Records from a data source:
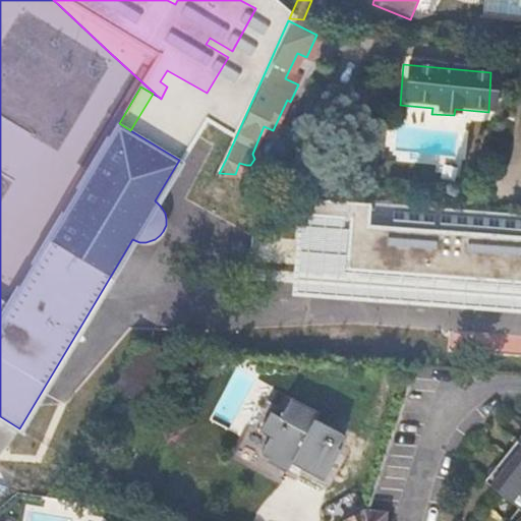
[(363,186),(310,179),(309,195),(363,200),(363,186)]
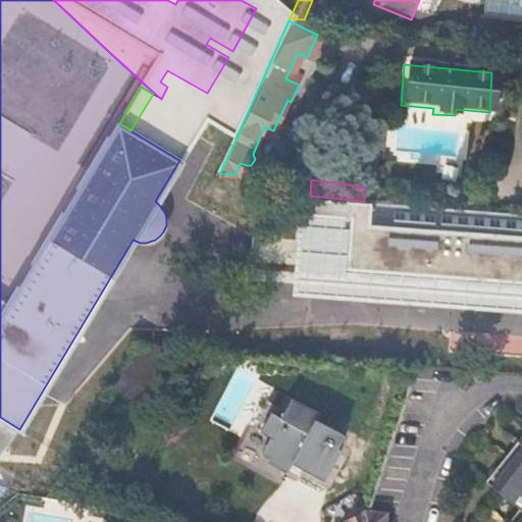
[(265,285),(290,290),(294,266),(270,261),(265,285)]
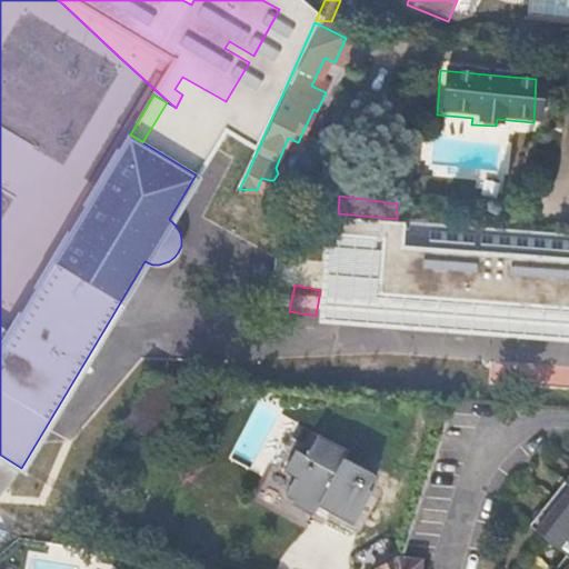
[(318,510),(351,527),(380,470),(316,438),(307,456),(295,450),(283,473),(296,479),(285,501),(315,516),(318,510)]
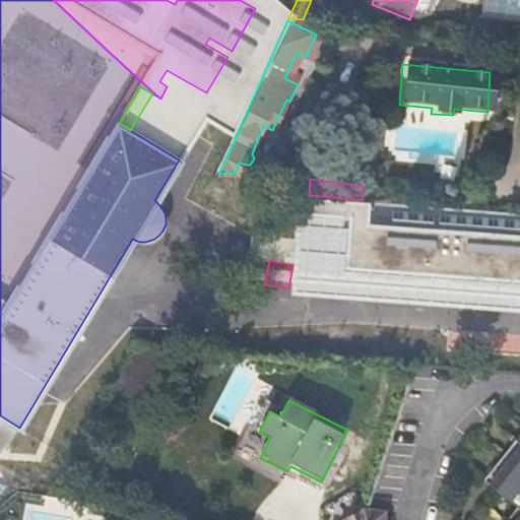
[(519,519),(519,449),(493,484),(519,507),(519,519)]
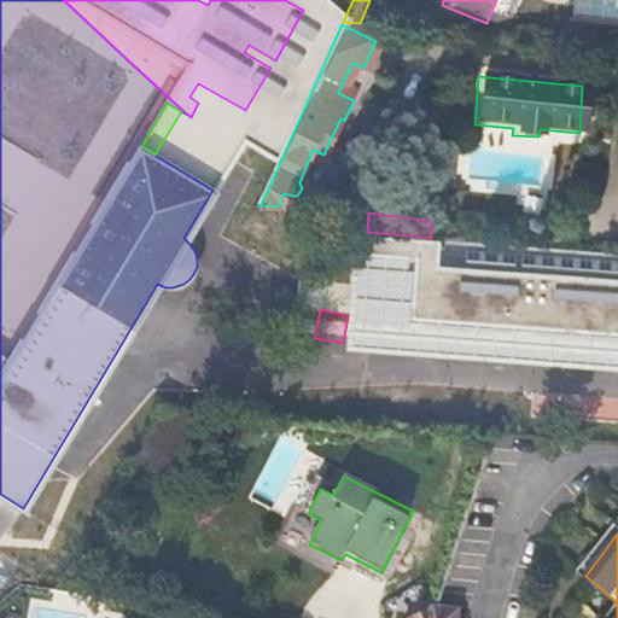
[(433,617),(438,605),(437,605),(409,616),(407,617),(433,617)]
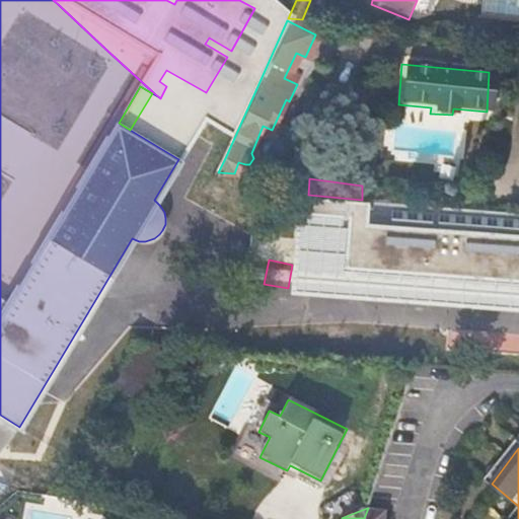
[(384,518),(383,517),(368,508),(364,518),(384,518)]
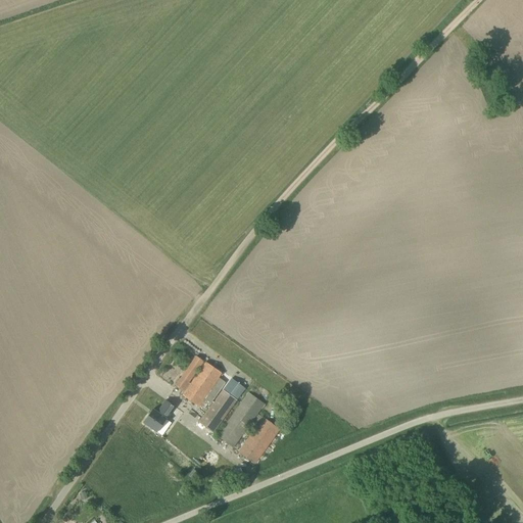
[(182,391),(203,362),(196,357),(175,386),(182,391)]
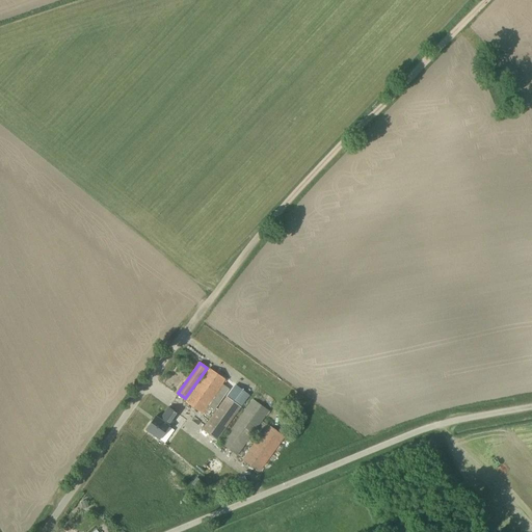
[(229,390),(221,384),(224,379),(218,375),(220,373),(217,371),(215,373),(210,369),(186,403),(201,414),(202,413),(208,417),(211,411),(212,413),(229,390)]
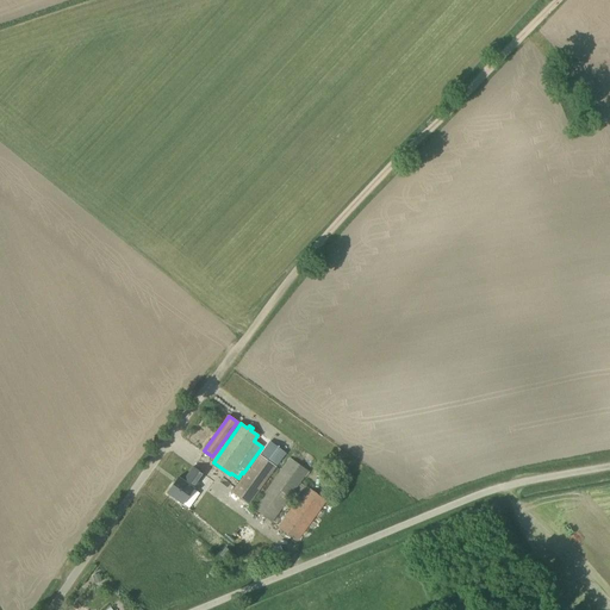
[(268,441),(259,454),(231,493),(247,505),(275,466),(281,471),(291,459),(280,450),(281,450),(268,441)]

— Directive —
The result should be the same data as above, line for line, with the pictures gone.

— Exercise solution —
[(363,186),(310,179),(309,195),(363,200),(363,186)]
[(265,285),(290,290),(294,266),(270,261),(265,285)]
[(318,510),(351,527),(380,470),(316,438),(307,456),(295,450),(283,473),(296,479),(285,501),(315,516),(318,510)]
[(519,519),(519,449),(493,484),(519,507),(519,519)]
[(433,617),(438,605),(437,605),(409,616),(407,617),(433,617)]
[(384,518),(383,517),(368,508),(364,518),(384,518)]
[(182,391),(203,362),(196,357),(175,386),(182,391)]
[(229,390),(221,384),(224,379),(218,375),(220,373),(217,371),(215,373),(210,369),(186,403),(201,414),(202,413),(208,417),(211,411),(212,413),(229,390)]
[(268,441),(259,454),(231,493),(247,505),(275,466),(281,471),(291,459),(280,450),(281,450),(268,441)]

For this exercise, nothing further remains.